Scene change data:
▶
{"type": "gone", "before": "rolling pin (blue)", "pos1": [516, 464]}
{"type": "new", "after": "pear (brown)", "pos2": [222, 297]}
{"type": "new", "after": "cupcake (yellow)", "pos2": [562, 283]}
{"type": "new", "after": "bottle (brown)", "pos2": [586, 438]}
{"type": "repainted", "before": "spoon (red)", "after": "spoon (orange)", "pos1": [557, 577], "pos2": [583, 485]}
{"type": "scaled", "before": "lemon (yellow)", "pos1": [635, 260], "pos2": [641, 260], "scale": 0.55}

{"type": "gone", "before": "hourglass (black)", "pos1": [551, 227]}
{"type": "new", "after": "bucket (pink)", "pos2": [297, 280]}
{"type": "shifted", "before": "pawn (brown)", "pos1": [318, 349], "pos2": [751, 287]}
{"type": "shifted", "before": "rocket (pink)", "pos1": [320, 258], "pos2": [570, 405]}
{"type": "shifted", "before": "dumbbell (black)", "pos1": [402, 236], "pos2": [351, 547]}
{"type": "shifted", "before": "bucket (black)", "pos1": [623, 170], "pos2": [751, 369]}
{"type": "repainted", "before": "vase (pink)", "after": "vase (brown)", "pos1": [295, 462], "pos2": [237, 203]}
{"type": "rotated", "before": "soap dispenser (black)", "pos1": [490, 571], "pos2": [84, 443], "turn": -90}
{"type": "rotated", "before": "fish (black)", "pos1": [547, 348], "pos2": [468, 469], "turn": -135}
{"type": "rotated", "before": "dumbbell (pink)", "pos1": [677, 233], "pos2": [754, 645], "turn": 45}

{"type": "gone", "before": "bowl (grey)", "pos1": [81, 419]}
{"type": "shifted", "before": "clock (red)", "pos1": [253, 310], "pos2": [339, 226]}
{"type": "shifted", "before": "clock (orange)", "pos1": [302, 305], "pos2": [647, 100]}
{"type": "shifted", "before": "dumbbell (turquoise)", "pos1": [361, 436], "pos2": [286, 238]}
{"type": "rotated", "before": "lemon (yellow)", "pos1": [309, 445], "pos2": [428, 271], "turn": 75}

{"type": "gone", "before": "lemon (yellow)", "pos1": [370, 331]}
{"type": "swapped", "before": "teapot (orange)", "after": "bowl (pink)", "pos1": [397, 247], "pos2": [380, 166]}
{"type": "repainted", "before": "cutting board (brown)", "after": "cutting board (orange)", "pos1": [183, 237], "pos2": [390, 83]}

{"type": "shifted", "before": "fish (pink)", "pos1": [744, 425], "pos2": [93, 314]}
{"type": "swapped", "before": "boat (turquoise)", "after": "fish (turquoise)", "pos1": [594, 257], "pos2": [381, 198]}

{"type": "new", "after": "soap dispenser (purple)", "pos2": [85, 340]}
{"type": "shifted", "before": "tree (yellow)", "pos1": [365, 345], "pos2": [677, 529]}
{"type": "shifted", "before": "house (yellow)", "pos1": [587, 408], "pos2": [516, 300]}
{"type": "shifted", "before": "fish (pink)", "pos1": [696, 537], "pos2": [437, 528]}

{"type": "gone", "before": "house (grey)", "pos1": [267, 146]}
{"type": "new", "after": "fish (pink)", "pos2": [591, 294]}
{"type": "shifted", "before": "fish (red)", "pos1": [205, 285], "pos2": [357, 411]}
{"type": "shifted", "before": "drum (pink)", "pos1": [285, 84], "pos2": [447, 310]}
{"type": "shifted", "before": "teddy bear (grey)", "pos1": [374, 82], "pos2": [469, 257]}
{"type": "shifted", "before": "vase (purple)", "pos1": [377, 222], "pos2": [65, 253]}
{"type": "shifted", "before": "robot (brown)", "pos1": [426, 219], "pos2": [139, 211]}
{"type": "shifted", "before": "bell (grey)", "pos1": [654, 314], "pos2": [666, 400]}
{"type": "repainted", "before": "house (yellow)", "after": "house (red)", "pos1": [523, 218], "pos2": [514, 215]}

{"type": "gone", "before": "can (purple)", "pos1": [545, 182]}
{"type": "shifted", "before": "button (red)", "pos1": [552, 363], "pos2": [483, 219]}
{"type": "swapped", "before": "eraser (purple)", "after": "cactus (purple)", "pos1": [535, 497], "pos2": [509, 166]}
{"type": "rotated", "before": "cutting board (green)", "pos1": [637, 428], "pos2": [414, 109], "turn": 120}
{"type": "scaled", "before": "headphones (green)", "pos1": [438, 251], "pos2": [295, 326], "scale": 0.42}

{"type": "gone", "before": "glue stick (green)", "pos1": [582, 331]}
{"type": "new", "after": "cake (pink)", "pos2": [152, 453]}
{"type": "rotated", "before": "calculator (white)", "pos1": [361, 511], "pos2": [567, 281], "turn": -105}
◀
Copy out the records once more, exactly as they are written.

{"type": "gone", "before": "rolling pin (blue)", "pos1": [516, 464]}
{"type": "new", "after": "pear (brown)", "pos2": [222, 297]}
{"type": "new", "after": "cupcake (yellow)", "pos2": [562, 283]}
{"type": "new", "after": "bottle (brown)", "pos2": [586, 438]}
{"type": "repainted", "before": "spoon (red)", "after": "spoon (orange)", "pos1": [557, 577], "pos2": [583, 485]}
{"type": "scaled", "before": "lemon (yellow)", "pos1": [635, 260], "pos2": [641, 260], "scale": 0.55}

{"type": "gone", "before": "hourglass (black)", "pos1": [551, 227]}
{"type": "new", "after": "bucket (pink)", "pos2": [297, 280]}
{"type": "shifted", "before": "pawn (brown)", "pos1": [318, 349], "pos2": [751, 287]}
{"type": "shifted", "before": "rocket (pink)", "pos1": [320, 258], "pos2": [570, 405]}
{"type": "shifted", "before": "dumbbell (black)", "pos1": [402, 236], "pos2": [351, 547]}
{"type": "shifted", "before": "bucket (black)", "pos1": [623, 170], "pos2": [751, 369]}
{"type": "repainted", "before": "vase (pink)", "after": "vase (brown)", "pos1": [295, 462], "pos2": [237, 203]}
{"type": "rotated", "before": "soap dispenser (black)", "pos1": [490, 571], "pos2": [84, 443], "turn": -90}
{"type": "rotated", "before": "fish (black)", "pos1": [547, 348], "pos2": [468, 469], "turn": -135}
{"type": "rotated", "before": "dumbbell (pink)", "pos1": [677, 233], "pos2": [754, 645], "turn": 45}

{"type": "gone", "before": "bowl (grey)", "pos1": [81, 419]}
{"type": "shifted", "before": "clock (red)", "pos1": [253, 310], "pos2": [339, 226]}
{"type": "shifted", "before": "clock (orange)", "pos1": [302, 305], "pos2": [647, 100]}
{"type": "shifted", "before": "dumbbell (turquoise)", "pos1": [361, 436], "pos2": [286, 238]}
{"type": "rotated", "before": "lemon (yellow)", "pos1": [309, 445], "pos2": [428, 271], "turn": 75}

{"type": "gone", "before": "lemon (yellow)", "pos1": [370, 331]}
{"type": "swapped", "before": "teapot (orange)", "after": "bowl (pink)", "pos1": [397, 247], "pos2": [380, 166]}
{"type": "repainted", "before": "cutting board (brown)", "after": "cutting board (orange)", "pos1": [183, 237], "pos2": [390, 83]}

{"type": "shifted", "before": "fish (pink)", "pos1": [744, 425], "pos2": [93, 314]}
{"type": "swapped", "before": "boat (turquoise)", "after": "fish (turquoise)", "pos1": [594, 257], "pos2": [381, 198]}

{"type": "new", "after": "soap dispenser (purple)", "pos2": [85, 340]}
{"type": "shifted", "before": "tree (yellow)", "pos1": [365, 345], "pos2": [677, 529]}
{"type": "shifted", "before": "house (yellow)", "pos1": [587, 408], "pos2": [516, 300]}
{"type": "shifted", "before": "fish (pink)", "pos1": [696, 537], "pos2": [437, 528]}

{"type": "gone", "before": "house (grey)", "pos1": [267, 146]}
{"type": "new", "after": "fish (pink)", "pos2": [591, 294]}
{"type": "shifted", "before": "fish (red)", "pos1": [205, 285], "pos2": [357, 411]}
{"type": "shifted", "before": "drum (pink)", "pos1": [285, 84], "pos2": [447, 310]}
{"type": "shifted", "before": "teddy bear (grey)", "pos1": [374, 82], "pos2": [469, 257]}
{"type": "shifted", "before": "vase (purple)", "pos1": [377, 222], "pos2": [65, 253]}
{"type": "shifted", "before": "robot (brown)", "pos1": [426, 219], "pos2": [139, 211]}
{"type": "shifted", "before": "bell (grey)", "pos1": [654, 314], "pos2": [666, 400]}
{"type": "repainted", "before": "house (yellow)", "after": "house (red)", "pos1": [523, 218], "pos2": [514, 215]}

{"type": "gone", "before": "can (purple)", "pos1": [545, 182]}
{"type": "shifted", "before": "button (red)", "pos1": [552, 363], "pos2": [483, 219]}
{"type": "swapped", "before": "eraser (purple)", "after": "cactus (purple)", "pos1": [535, 497], "pos2": [509, 166]}
{"type": "rotated", "before": "cutting board (green)", "pos1": [637, 428], "pos2": [414, 109], "turn": 120}
{"type": "scaled", "before": "headphones (green)", "pos1": [438, 251], "pos2": [295, 326], "scale": 0.42}

{"type": "gone", "before": "glue stick (green)", "pos1": [582, 331]}
{"type": "new", "after": "cake (pink)", "pos2": [152, 453]}
{"type": "rotated", "before": "calculator (white)", "pos1": [361, 511], "pos2": [567, 281], "turn": -105}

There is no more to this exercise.